- [WHAT NEEDS TO BE DONE]: Copy out each line below that has the word "padlock" in it.

- [DATA SHOWN]:
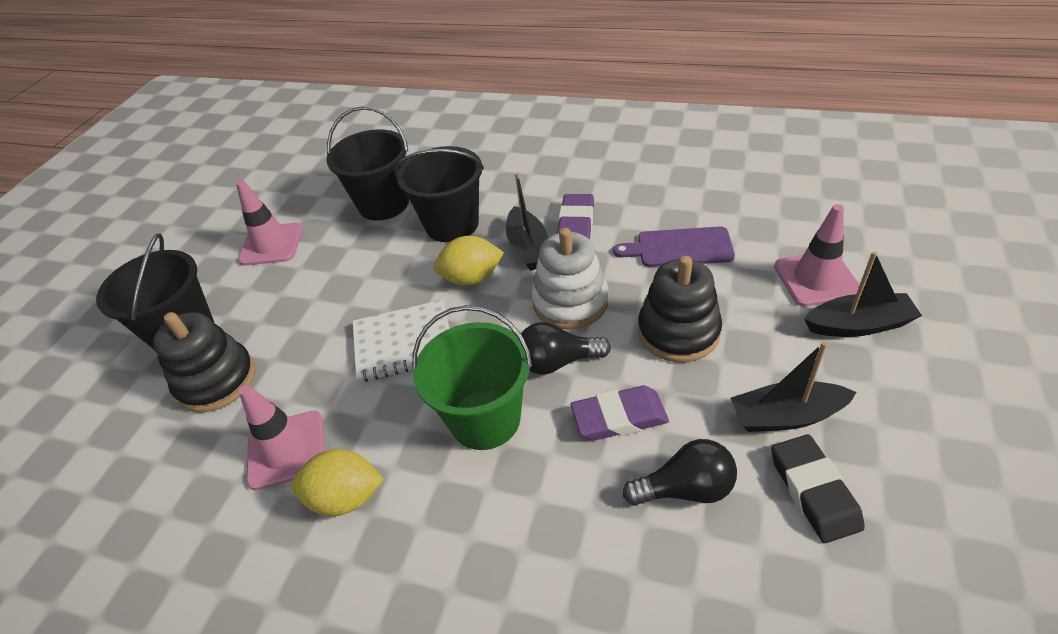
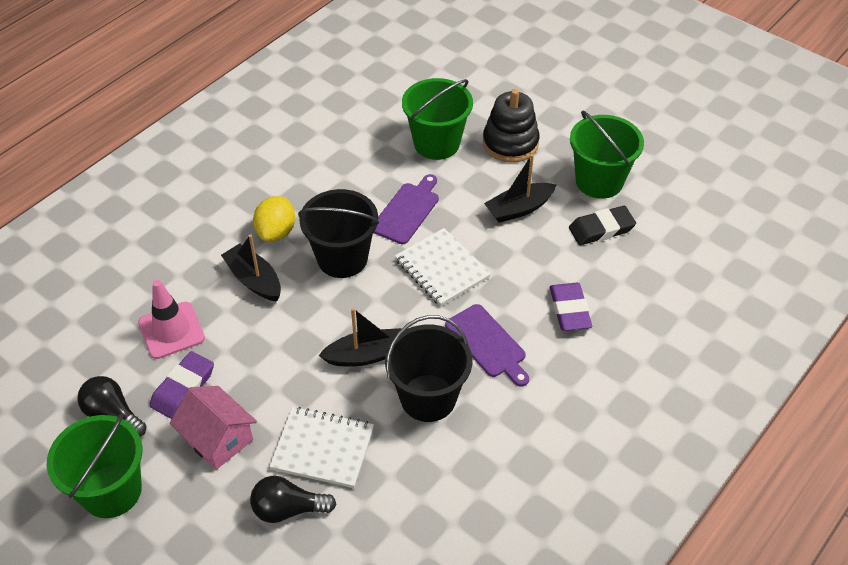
black bucket: [96,233,214,350] [326,106,409,221] [394,146,484,242] = 3 -> [298,189,379,278] [385,315,472,422] = 2
black stacking toy: [153,312,255,413] [638,256,722,362] = 2 -> [483,89,540,162] = 1
green bucket: [412,305,532,450] = 1 -> [46,414,142,518] [402,78,473,160] [570,111,644,199] = 3
pink house: none = 0 -> [170,386,257,470] = 1
pink traffic cone: [236,180,303,266] [239,385,324,490] [774,204,859,307] = 3 -> [138,280,205,359] = 1
purple cutting board: [613,226,735,267] = 1 -> [373,174,439,244] [445,304,529,387] = 2
white notebook: [353,300,449,382] = 1 -> [269,407,374,488] [395,228,491,306] = 2
white stacking toy: [531,228,609,330] = 1 -> none = 0
yellow lemon: [291,449,384,516] [434,236,504,286] = 2 -> [253,196,295,242] = 1

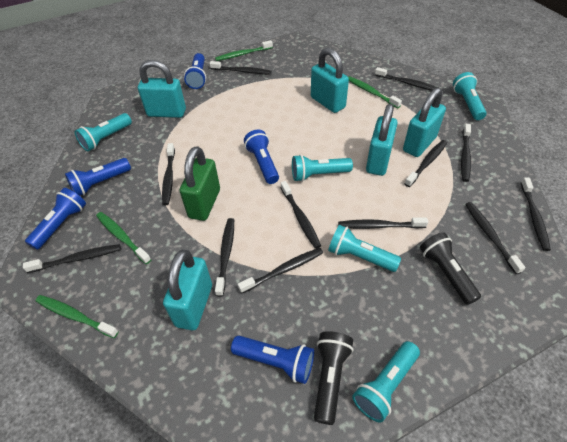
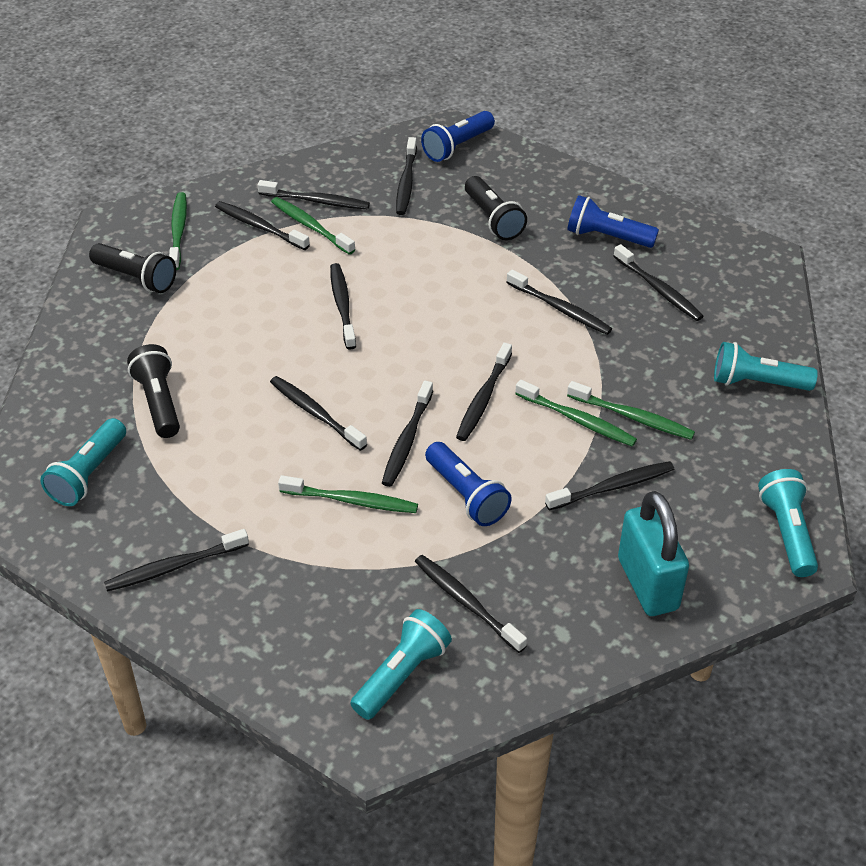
black flashlight: [314,331,354,425] [420,232,481,305] = 2 -> [89,243,176,293] [127,344,180,438] [465,176,527,240] = 3
blue flashlight: [25,188,86,250] [65,158,131,196] [184,53,206,89] [231,336,314,384] [244,130,279,184] = 5 -> [421,111,495,162] [425,442,512,526] [567,195,659,248] = 3
green padlock: [180,146,220,221] = 1 -> none = 0
green toothbrush: [35,295,119,338] [96,212,151,264] [215,40,273,61] [348,76,402,108] = 4 -> [169,192,187,270] [271,197,356,255] [278,475,418,513] [515,380,637,447] [567,381,695,440] = 5
turquoise flashlight: [74,113,132,151] [292,154,353,182] [328,225,401,272] [352,341,420,423] [453,72,487,120] = 5 -> [40,418,126,506] [350,609,452,720] [714,342,818,391] [758,469,818,577] = 4
turquoise padlock: [138,60,186,118] [163,250,212,330] [311,48,349,113] [366,104,398,176] [403,88,446,157] = 5 -> [618,491,689,616] = 1

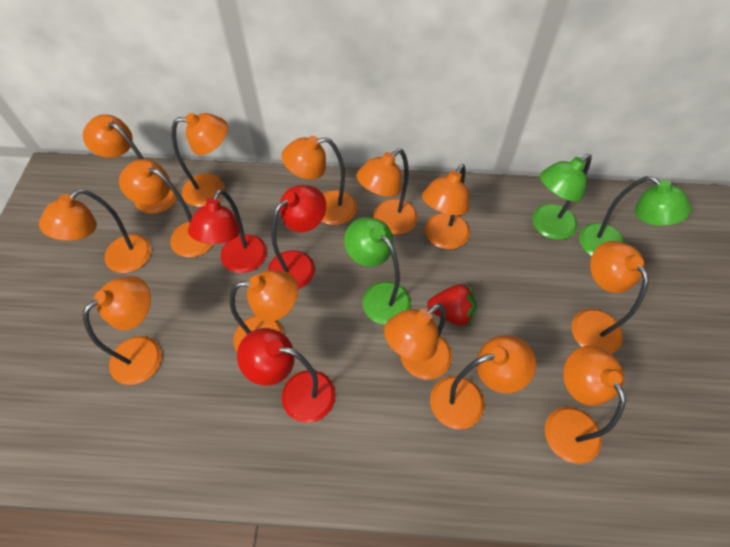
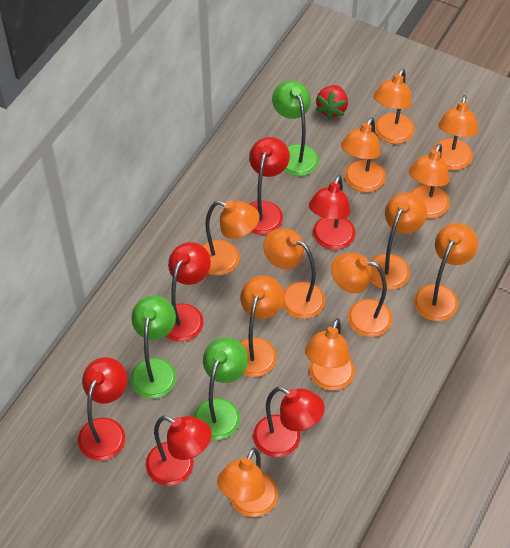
orange lamp: [39,189,152,273] [83,114,177,214] [83,276,162,385] [119,159,213,257] [172,113,228,207] [230,270,298,352] [282,136,357,225] [357,148,418,235] [384,303,452,379] [422,164,470,249] [430,335,536,429] [545,345,626,464] [572,241,649,354] = 13 -> [203,200,260,275] [217,448,278,517] [240,275,284,377] [264,229,325,319] [305,318,355,390] [331,253,392,337] [341,117,386,192] [370,192,427,290] [373,69,415,144] [409,144,450,218] [414,223,478,321] [433,95,478,170] = 12
red lamp: [188,189,267,273] [237,328,336,423] [268,185,326,289] = 3 -> [78,357,127,461] [146,416,212,486] [166,242,211,342] [249,137,290,235] [253,387,325,457] [309,175,355,250] = 6

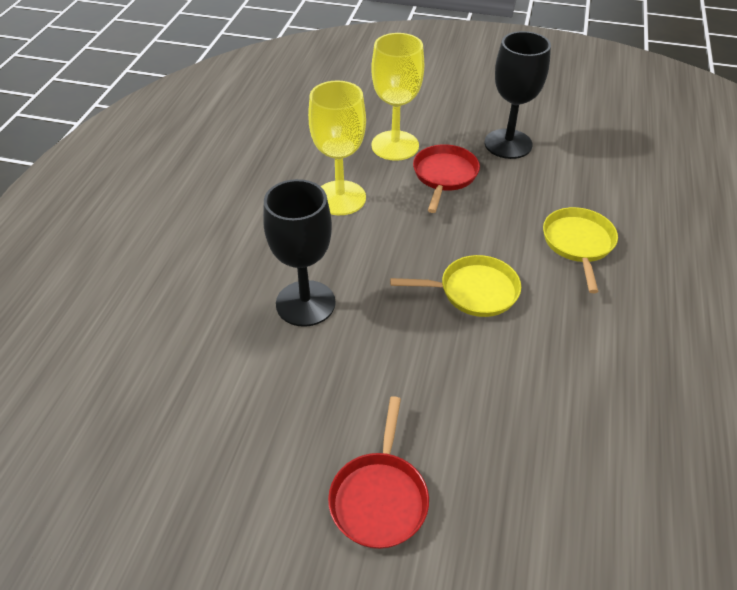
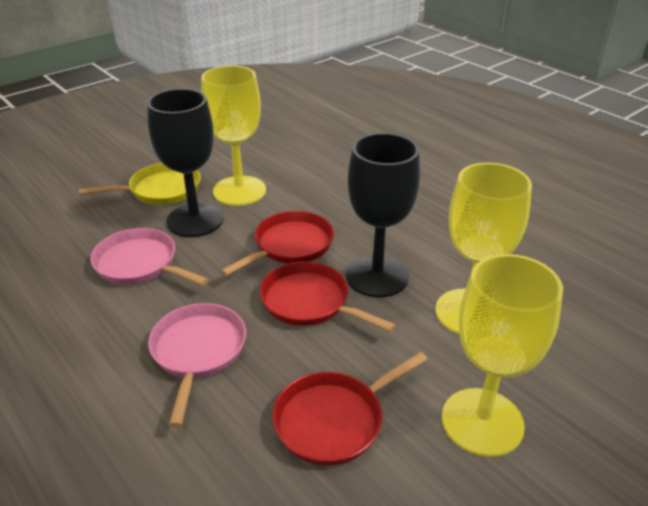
pink pan: none = 0 -> [90,228,209,286] [148,303,246,428] = 2
red pan: [328,396,429,549] [413,144,480,213] = 2 -> [220,211,334,276] [259,261,396,332] [272,352,428,466] = 3
yellow goblet: [308,81,366,215] [371,33,424,161] = 2 -> [201,66,266,206] [435,162,532,334] [442,254,563,457] = 3
yellow pan: [390,255,521,317] [543,207,618,293] = 2 -> [79,163,201,205] = 1

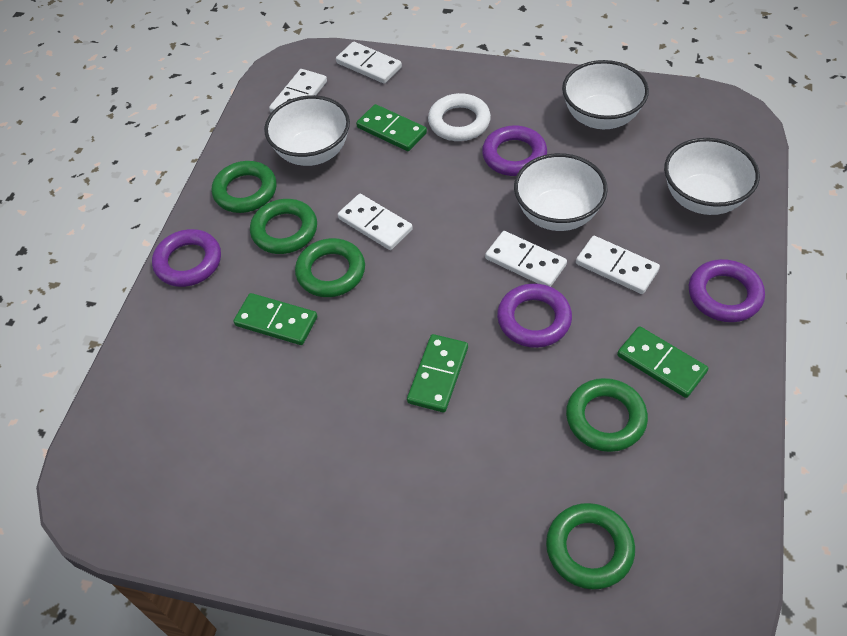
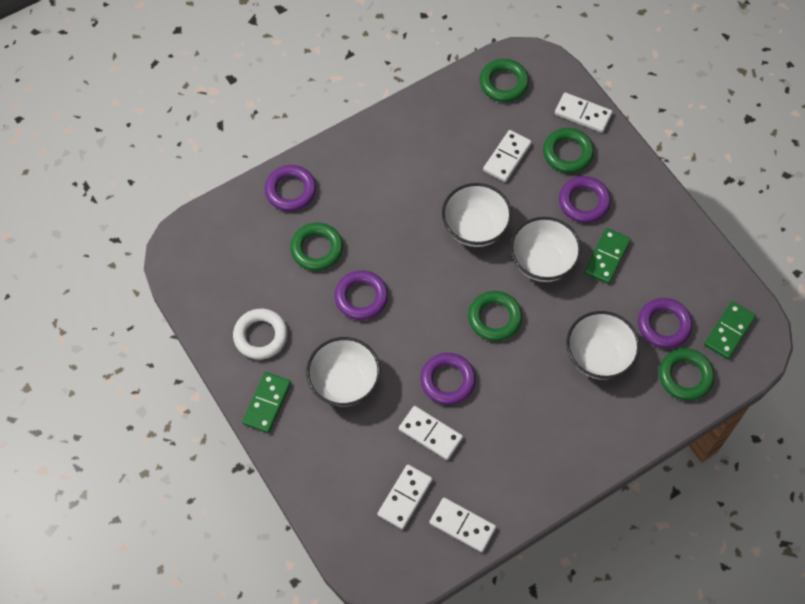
green domino: [233,293,317,345] [356,104,427,151] [407,334,468,412] [617,326,708,398] = 4 -> [242,372,291,433] [584,228,631,284] [704,301,756,359] = 3
purple ring: [152,229,221,287] [482,125,547,176] [497,283,572,348] [689,259,765,322] = 4 -> [265,165,316,211] [334,270,388,320] [420,353,476,405] [559,176,611,223] [638,298,693,349] = 5

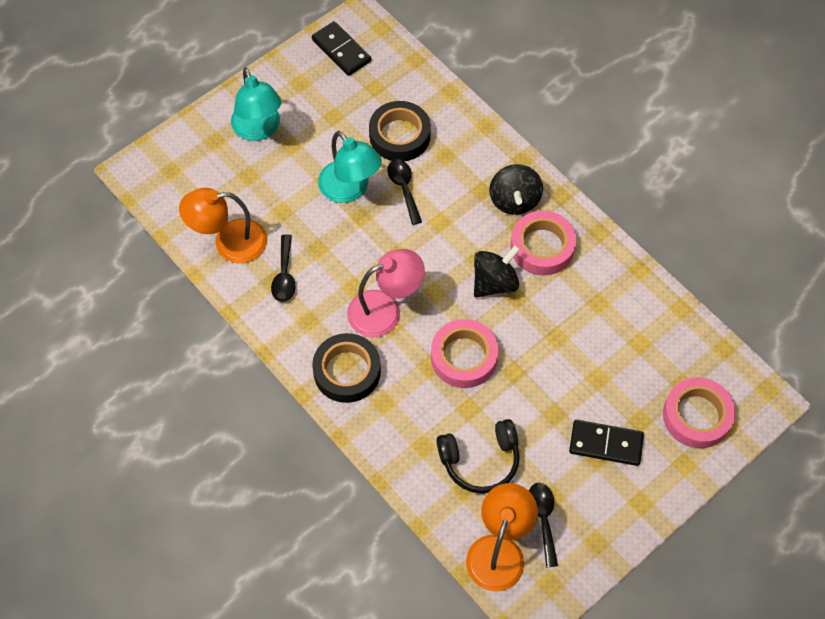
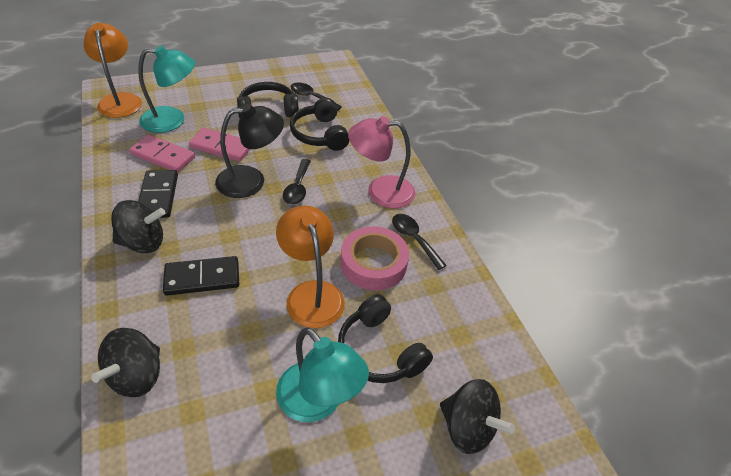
black headphones: [437,419,520,494] = 1 -> [237,82,299,119] [290,98,349,151] [338,294,433,383] = 3
black lamp: none = 0 -> [215,104,284,198] = 1
black spinning top: [474,245,521,298] [489,164,543,215] = 2 -> [91,328,160,397] [111,200,165,253] [440,379,515,454] = 3
black tape: [312,333,381,403] [369,101,431,161] = 2 -> none = 0
pink domino: none = 0 -> [129,135,195,173] [189,128,250,162] = 2
pink tape: [431,319,499,388] [510,211,576,275] [663,377,736,448] = 3 -> [341,226,409,290] = 1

- [ANSWER BELOW]:
green padlock: [180,146,220,221] = 1 -> none = 0
turquoise padlock: [138,60,186,118] [163,250,212,330] [311,48,349,113] [366,104,398,176] [403,88,446,157] = 5 -> [618,491,689,616] = 1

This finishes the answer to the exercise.